• [SOURCE MATERIAL]:
= Beginning of Section =
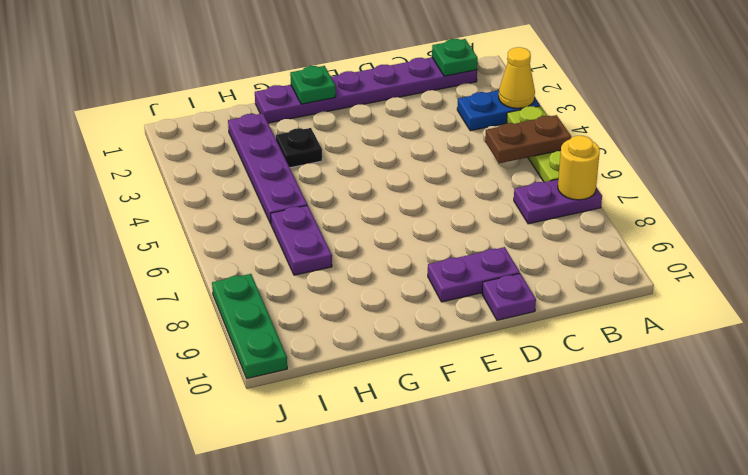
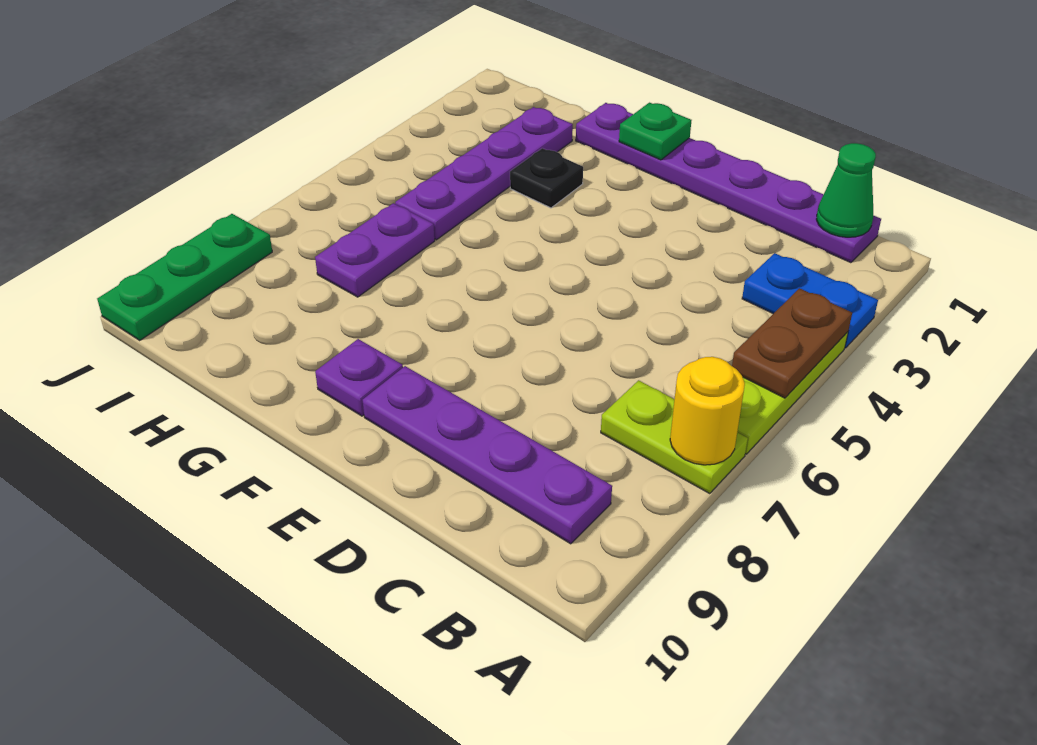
yellow cone A3 level 2 -> none
brown plate A5:B5 level 2 -> brown plate A4:A5 level 2
purple plate A7:B7 level 1 -> lime plate A7:B7 level 1
green plate B1 level 2 -> green cone B1 level 2
purple plate D9:E9 level 1 -> purple plate B9:E9 level 1
purple plate D10 level 1 -> purple plate F9 level 1

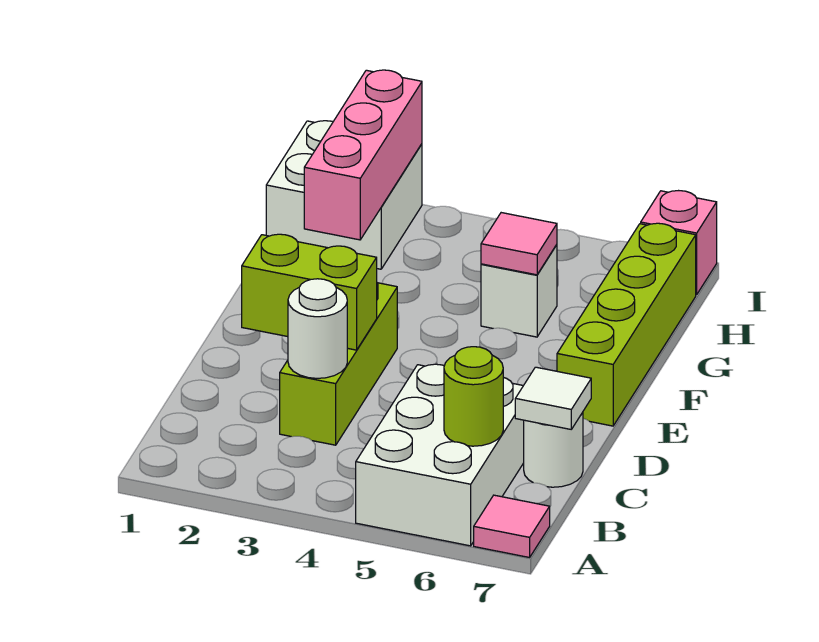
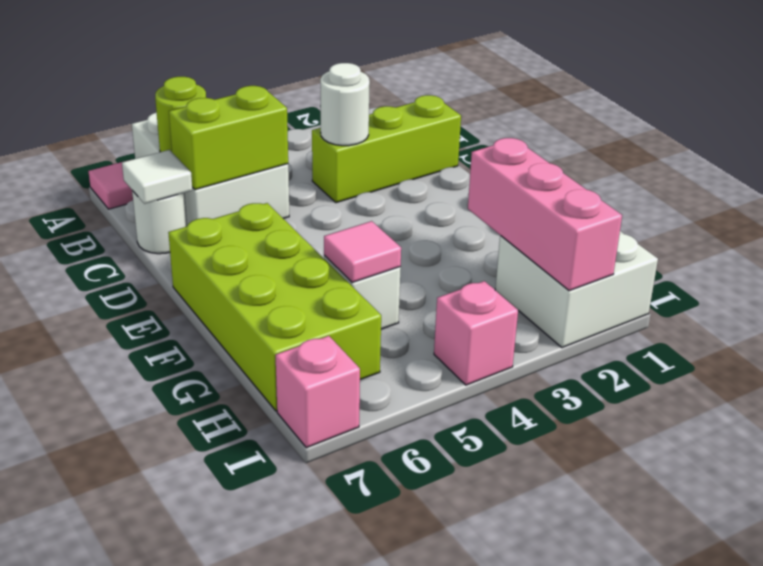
lime brick C3:E3 level 1 -> lime brick C1:C3 level 1
lime brick D2:D3 level 2 -> lime brick C5:C6 level 2
lime brick E7:H7 level 1 -> lime brick E6:H7 level 1
none -> pink brick I4 level 1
= End of Section =
• [ABOUT THIS EXERCISE]: Leave out the images and repeat the rest of the data word for word.

• [SOLVED EXERCISE]:
yellow cone A3 level 2 -> none
brown plate A5:B5 level 2 -> brown plate A4:A5 level 2
purple plate A7:B7 level 1 -> lime plate A7:B7 level 1
green plate B1 level 2 -> green cone B1 level 2
purple plate D9:E9 level 1 -> purple plate B9:E9 level 1
purple plate D10 level 1 -> purple plate F9 level 1

lime brick C3:E3 level 1 -> lime brick C1:C3 level 1
lime brick D2:D3 level 2 -> lime brick C5:C6 level 2
lime brick E7:H7 level 1 -> lime brick E6:H7 level 1
none -> pink brick I4 level 1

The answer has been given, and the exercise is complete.